INSTRUCTIONS TO FOLLOW
Exact copy, pictures excluded: reproduce every record below.

DATA EXTRACT
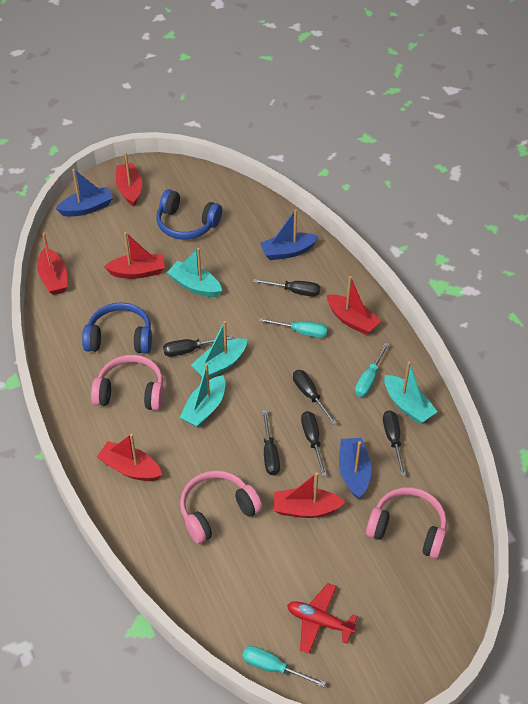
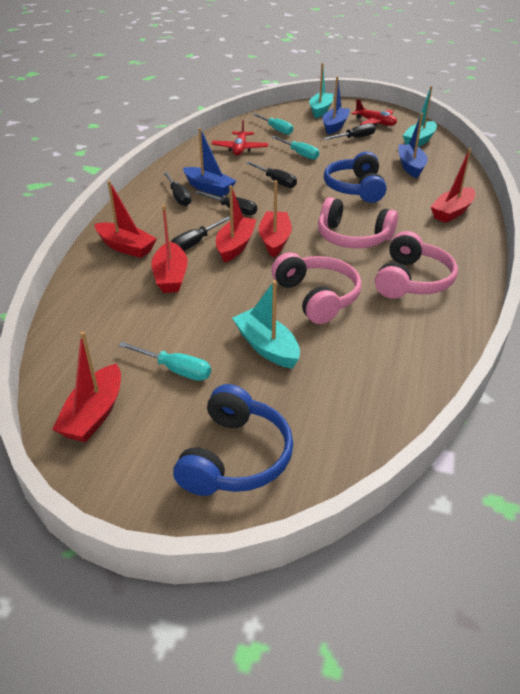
black screwdriver: 6 -> 5
red plane: 1 -> 2
turquoise boat: 4 -> 3

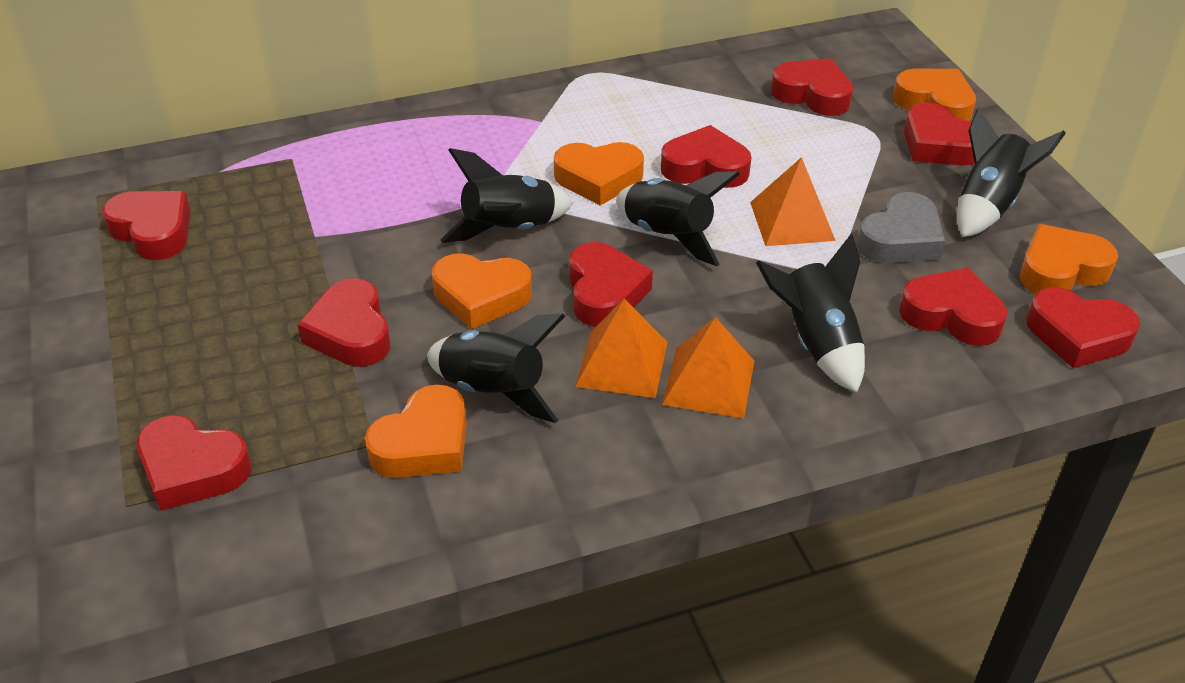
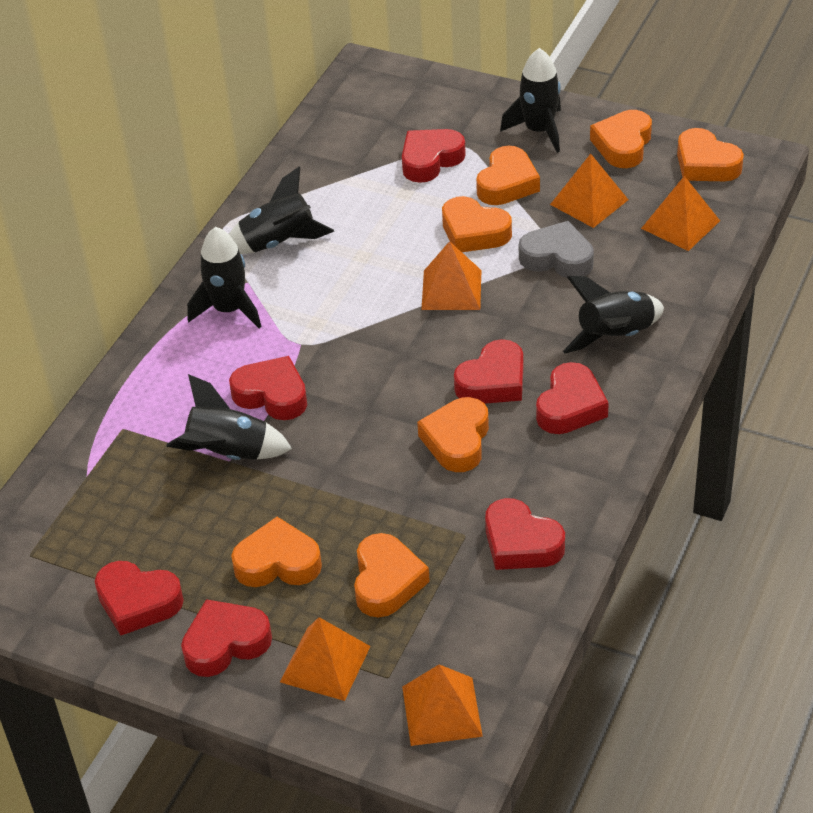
orange heart: 5 -> 7
orange pyramid: 3 -> 5
red heart: 9 -> 7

ANSWER SECTION
black screwdriver: 6 -> 5
red plane: 1 -> 2
turquoise boat: 4 -> 3

orange heart: 5 -> 7
orange pyramid: 3 -> 5
red heart: 9 -> 7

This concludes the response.